**DATA SUPPLIED:**

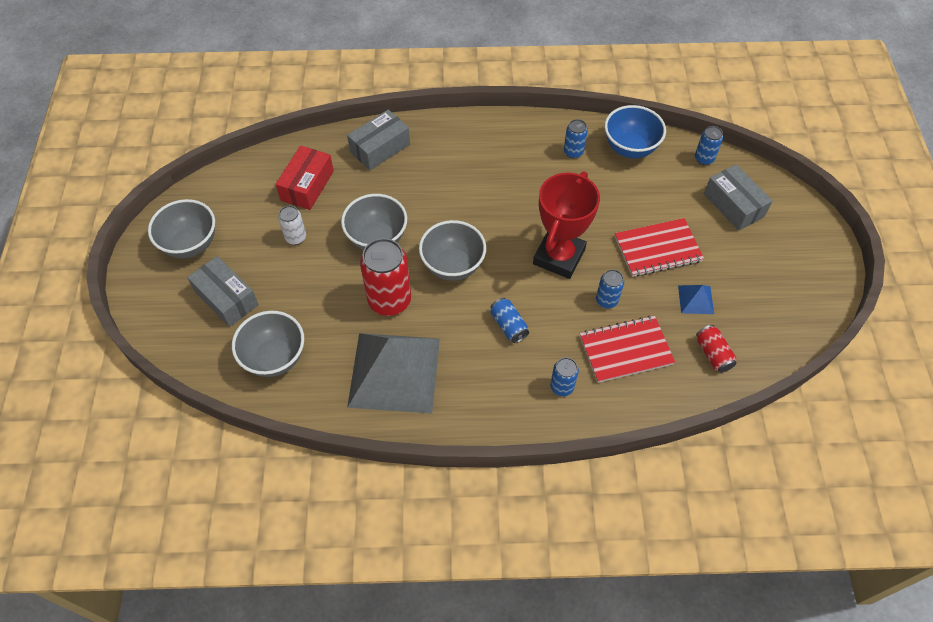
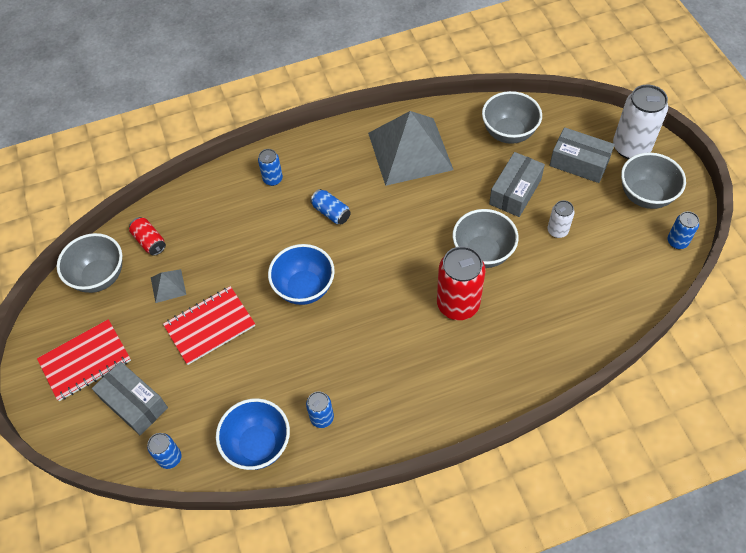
camera: 165 degrees right, 0 degrees up
red box [276,145,334,210] -> none
grey box [347,110,410,170] -> grey box moved to [489,152,545,217]
red can [360,238,411,316] -> red can moved to [437,246,485,320]
grey bowl [419,220,486,281] -> grey bowl moved to [57,233,122,293]
red trophy [533,172,600,279] -> blue bowl [268,244,335,305]
red notebook [580,316,675,383] -> red notebook moved to [37,319,131,401]
blue can [596,269,624,308] -> blue can moved to [668,211,699,249]
blue pyramid [678,285,714,314] -> grey pyramid [151,269,186,303]
none -> white can [613,85,668,159]

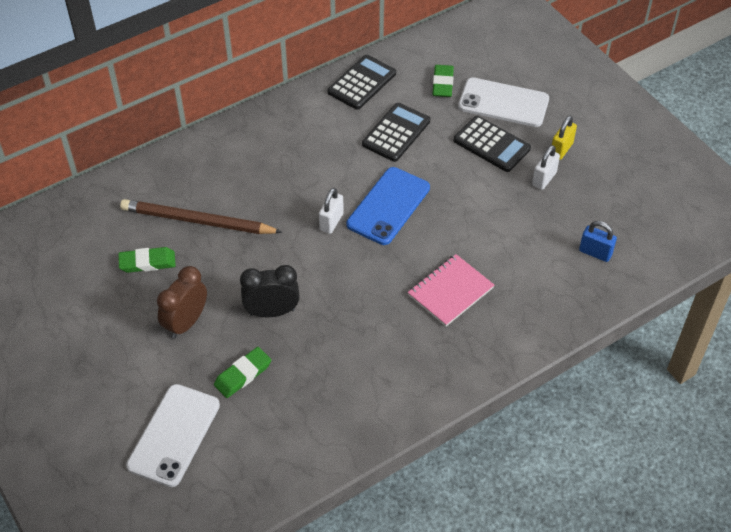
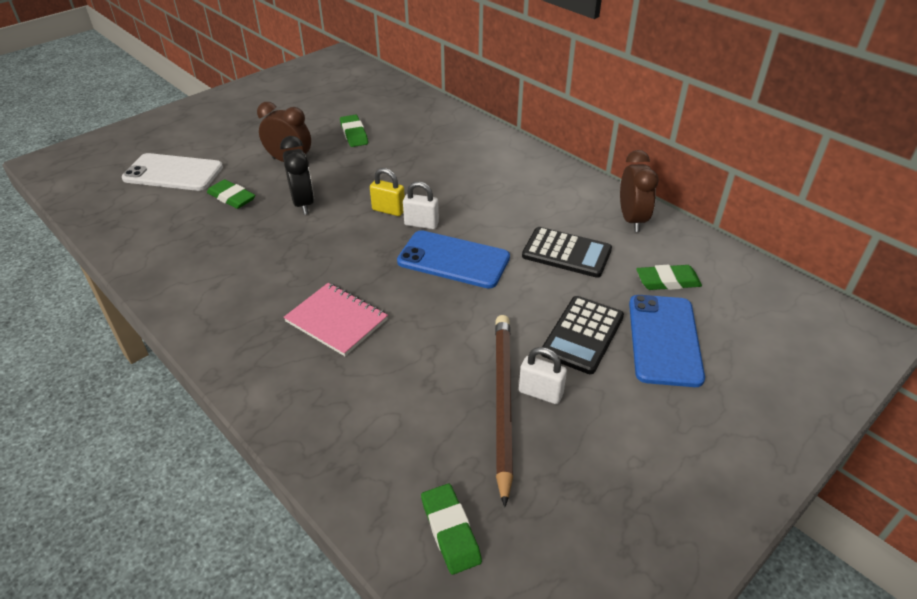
camera: 80 degrees right, 10 degrees down
brown pencil [120,199,282,234] -> brown pencil moved to [495,315,513,507]
black calculator [328,55,396,110] -> brown clock [620,150,659,232]
white phone [458,78,549,127] -> blue phone [629,295,705,387]
yellow padlock [552,116,577,160] -> yellow padlock moved to [370,168,405,216]
blue padlock [579,221,617,262] -> none
none -> green eraser [421,484,482,575]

**YOUR INSTRUCTIONS:** The listing above should be transcribed word for word, with its pictures left out.

**SOLUTION TO THE EXERCISE:**
camera: 165 degrees right, 0 degrees up
red box [276,145,334,210] -> none
grey box [347,110,410,170] -> grey box moved to [489,152,545,217]
red can [360,238,411,316] -> red can moved to [437,246,485,320]
grey bowl [419,220,486,281] -> grey bowl moved to [57,233,122,293]
red trophy [533,172,600,279] -> blue bowl [268,244,335,305]
red notebook [580,316,675,383] -> red notebook moved to [37,319,131,401]
blue can [596,269,624,308] -> blue can moved to [668,211,699,249]
blue pyramid [678,285,714,314] -> grey pyramid [151,269,186,303]
none -> white can [613,85,668,159]

camera: 80 degrees right, 10 degrees down
brown pencil [120,199,282,234] -> brown pencil moved to [495,315,513,507]
black calculator [328,55,396,110] -> brown clock [620,150,659,232]
white phone [458,78,549,127] -> blue phone [629,295,705,387]
yellow padlock [552,116,577,160] -> yellow padlock moved to [370,168,405,216]
blue padlock [579,221,617,262] -> none
none -> green eraser [421,484,482,575]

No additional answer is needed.